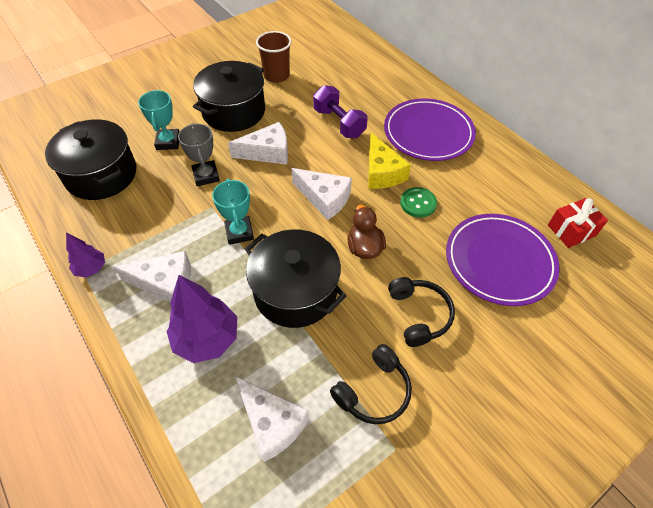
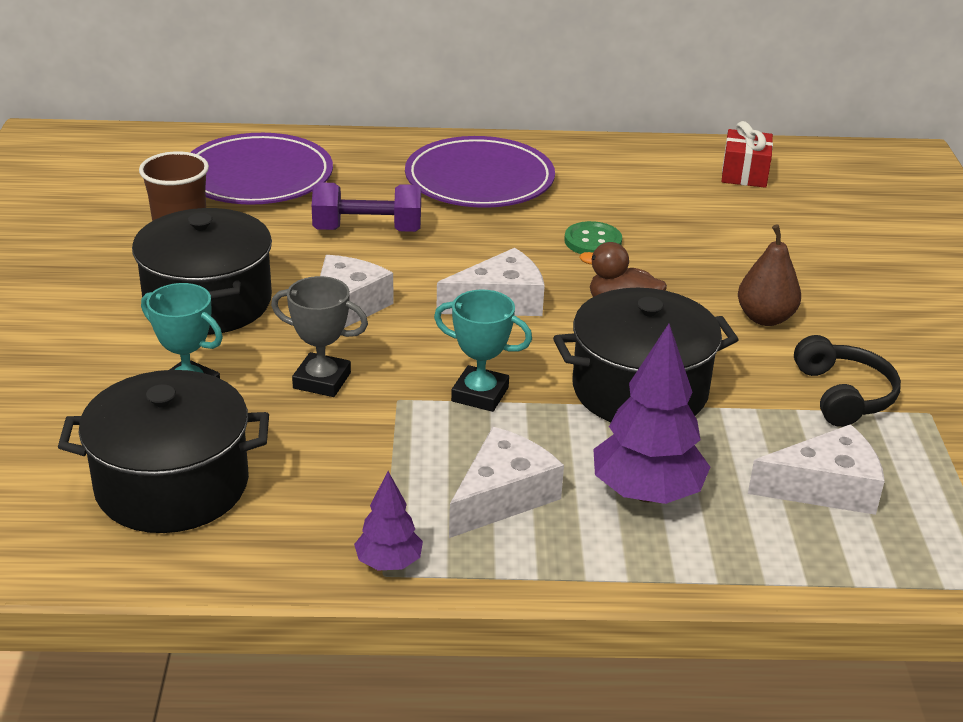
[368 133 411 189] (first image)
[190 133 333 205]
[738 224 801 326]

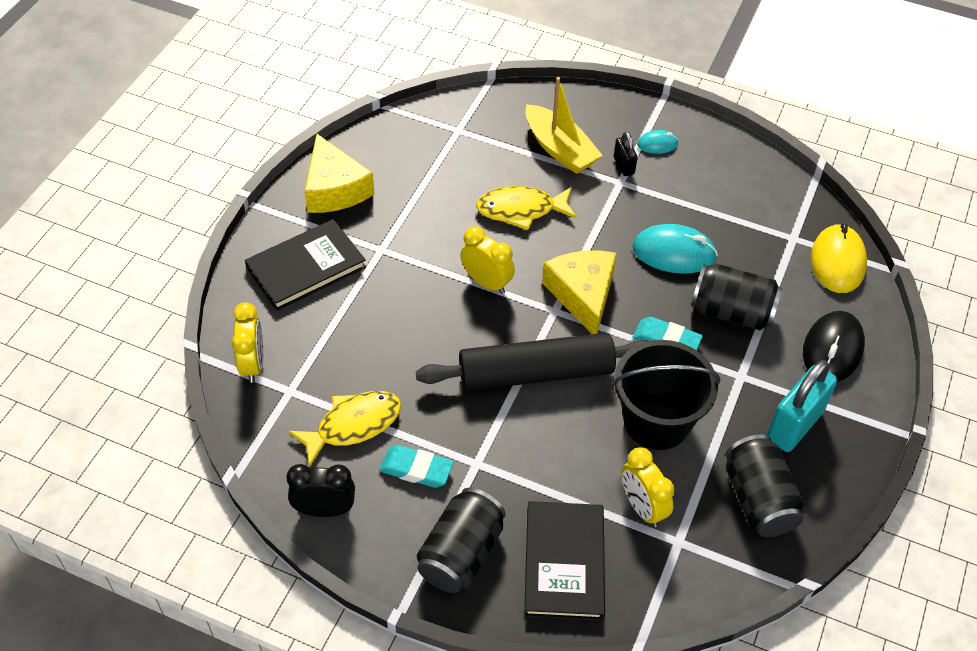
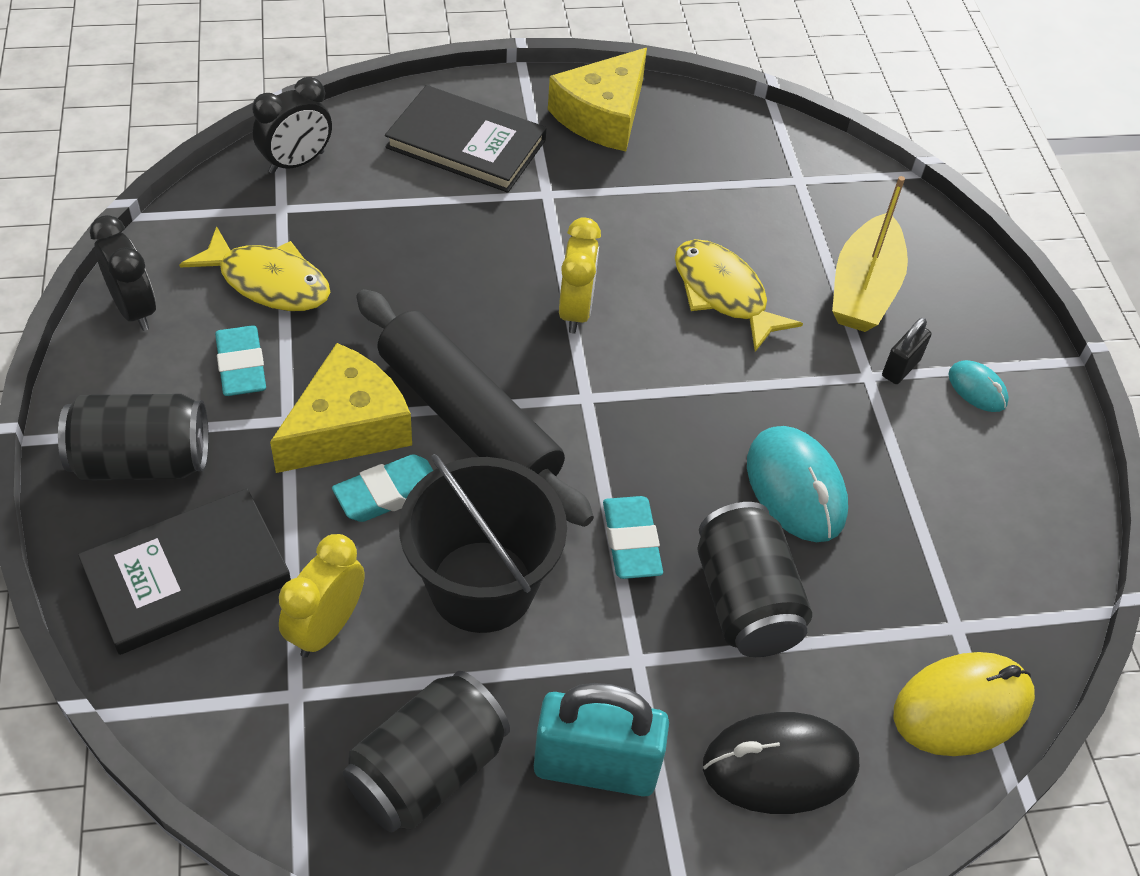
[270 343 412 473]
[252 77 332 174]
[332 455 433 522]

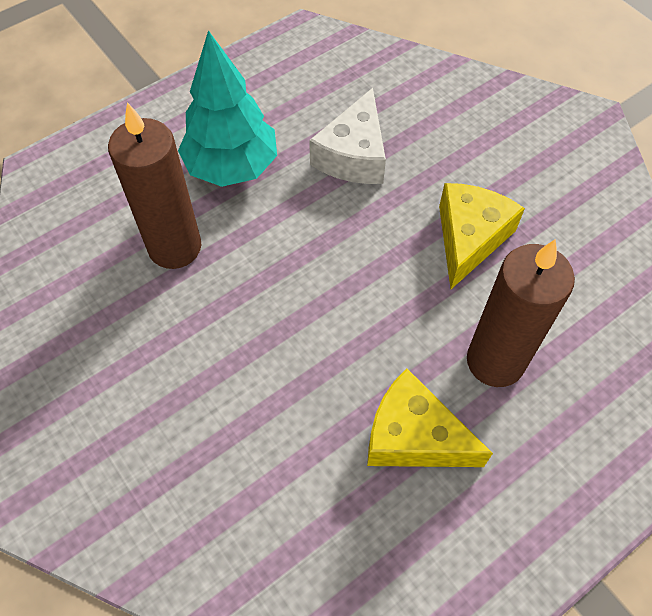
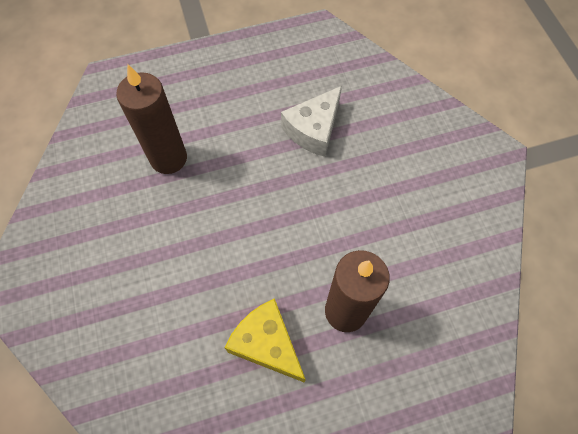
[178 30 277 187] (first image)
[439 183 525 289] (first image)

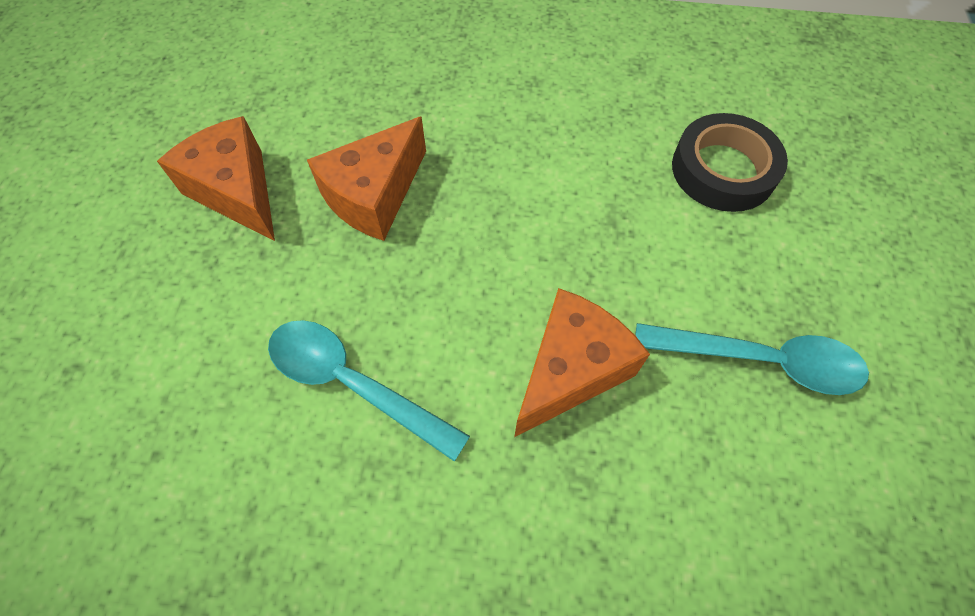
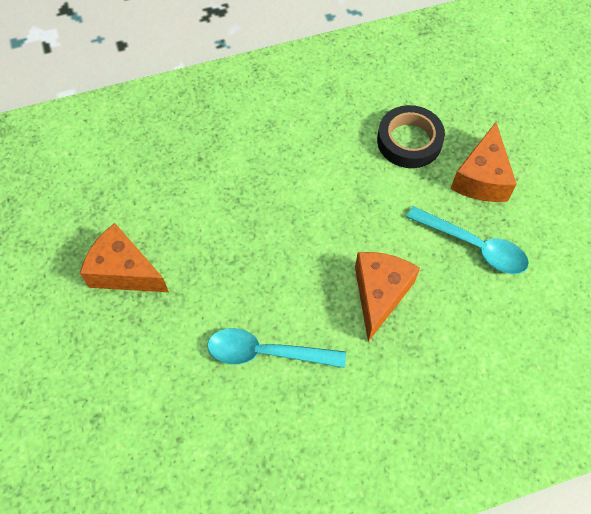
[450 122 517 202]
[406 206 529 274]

★ ★ ★ ★ ★

DIRECTIONS: Your copy of the records must match them exactly, except that no pictures appear in it.

TASK SOLUTION:
[368 133 411 189] (first image)
[190 133 333 205]
[738 224 801 326]

[270 343 412 473]
[252 77 332 174]
[332 455 433 522]

[178 30 277 187] (first image)
[439 183 525 289] (first image)

[450 122 517 202]
[406 206 529 274]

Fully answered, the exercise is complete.